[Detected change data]
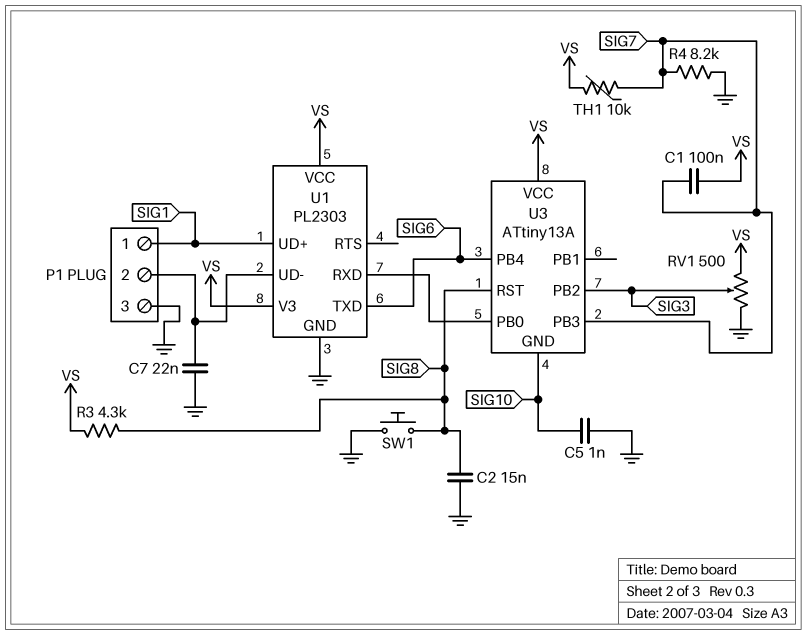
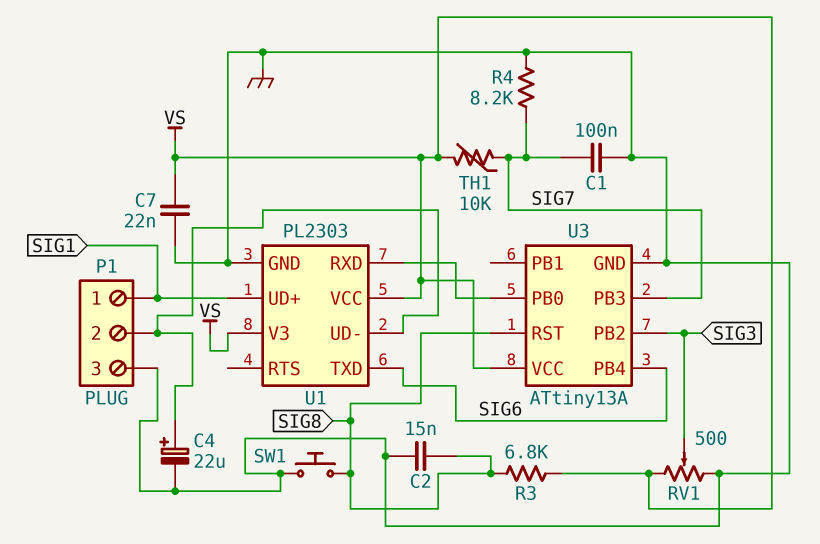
C1: 100nF (SIG7, VS) -> 100nF (GND, SIG7)
C4: none -> 22uF (plus P1/2, minus GND)
C5: 1nF (GND, SIG10) -> none
C7: 22nF (GND, P1/2) -> 22nF (GND, VS)
R3: 4.3k (SIG8, VS) -> 6.8k (SIG8, VS)
U3 pin GND: SIG10 -> GND

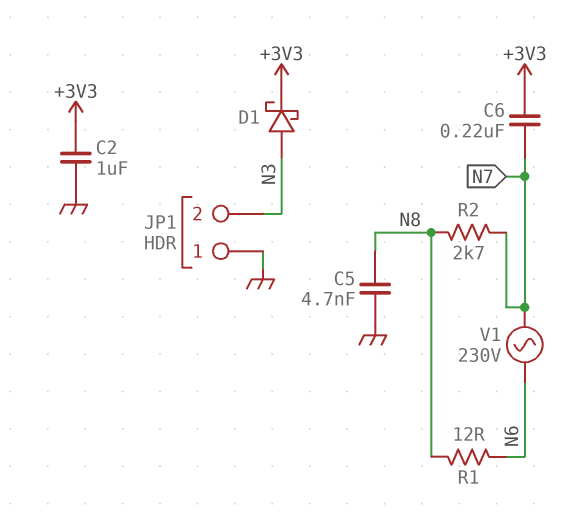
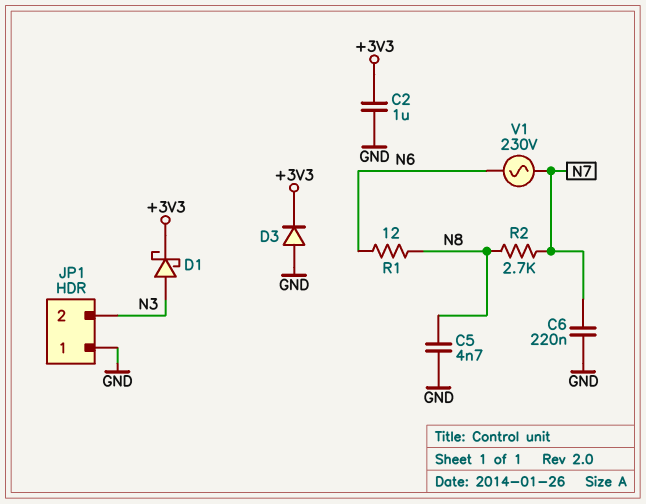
C6: 220nF (+3V3, N7) -> 220nF (GND, N7)
D3: none -> diode (A GND, K +3V3)

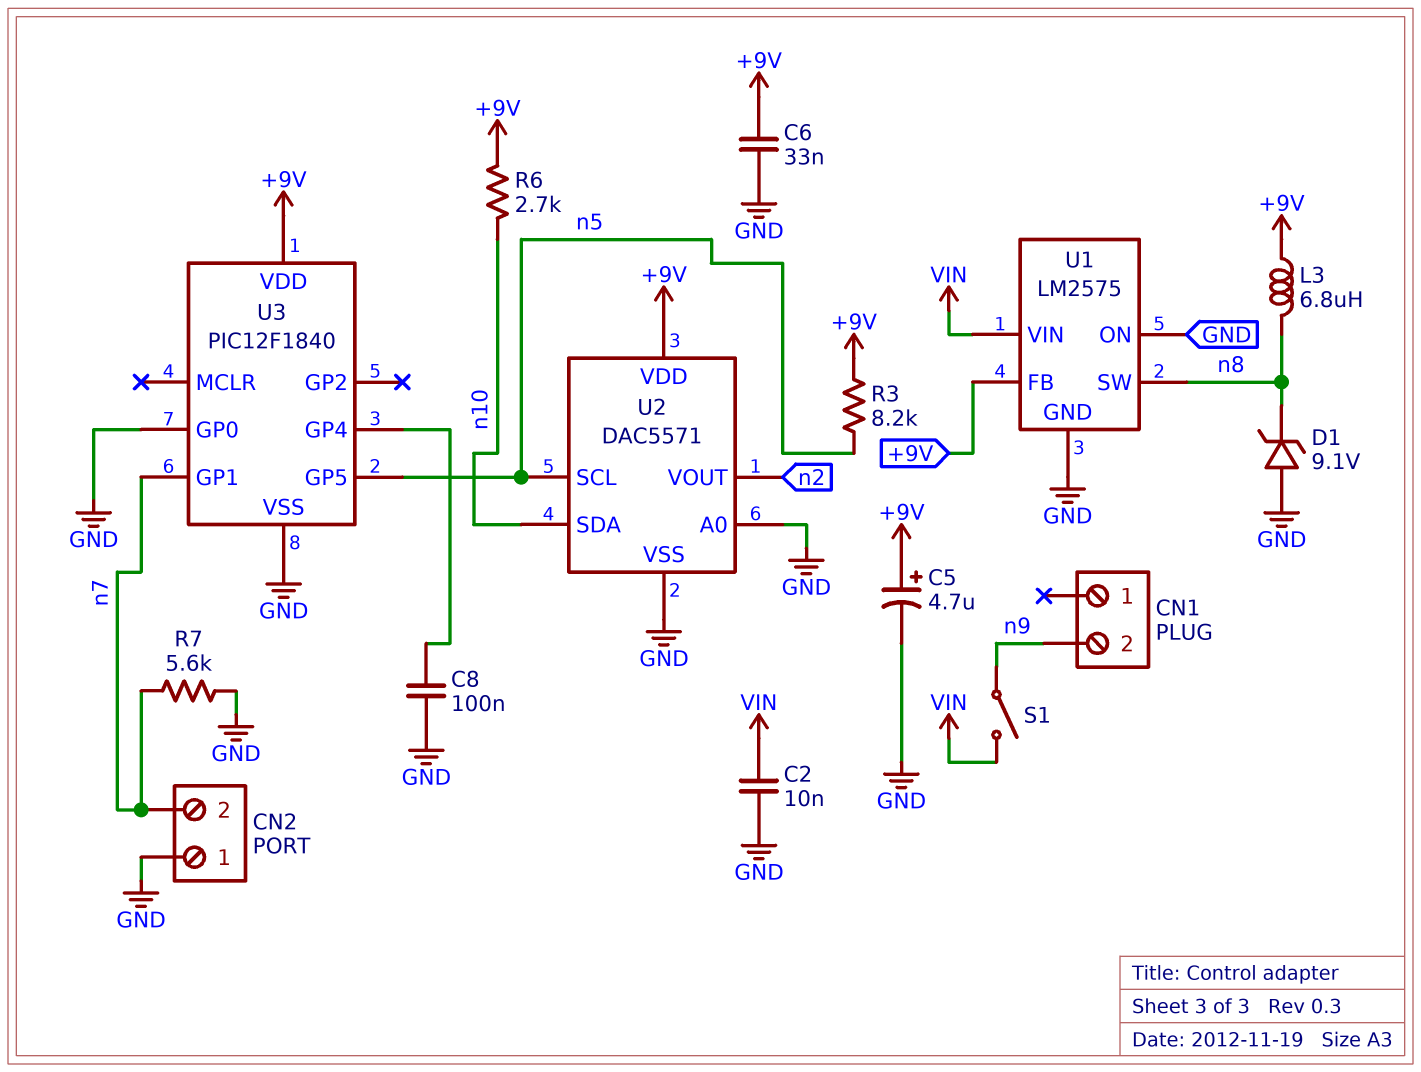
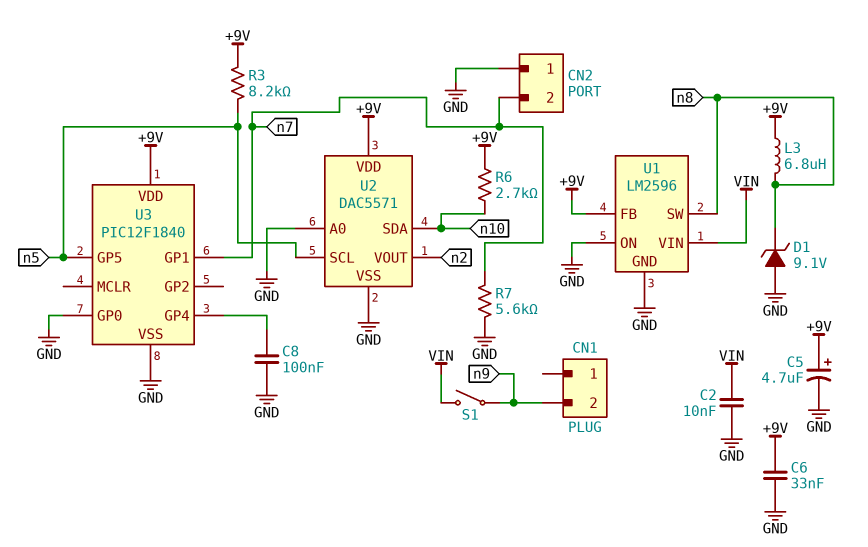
U1: LM2575 -> LM2596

### WHAT YOU WILL DO
Once the images are removed, print the remaining data exactly as it appears above.

### ANSWER TO THE PROBLEM
C1: 100nF (SIG7, VS) -> 100nF (GND, SIG7)
C4: none -> 22uF (plus P1/2, minus GND)
C5: 1nF (GND, SIG10) -> none
C7: 22nF (GND, P1/2) -> 22nF (GND, VS)
R3: 4.3k (SIG8, VS) -> 6.8k (SIG8, VS)
U3 pin GND: SIG10 -> GND

C6: 220nF (+3V3, N7) -> 220nF (GND, N7)
D3: none -> diode (A GND, K +3V3)

U1: LM2575 -> LM2596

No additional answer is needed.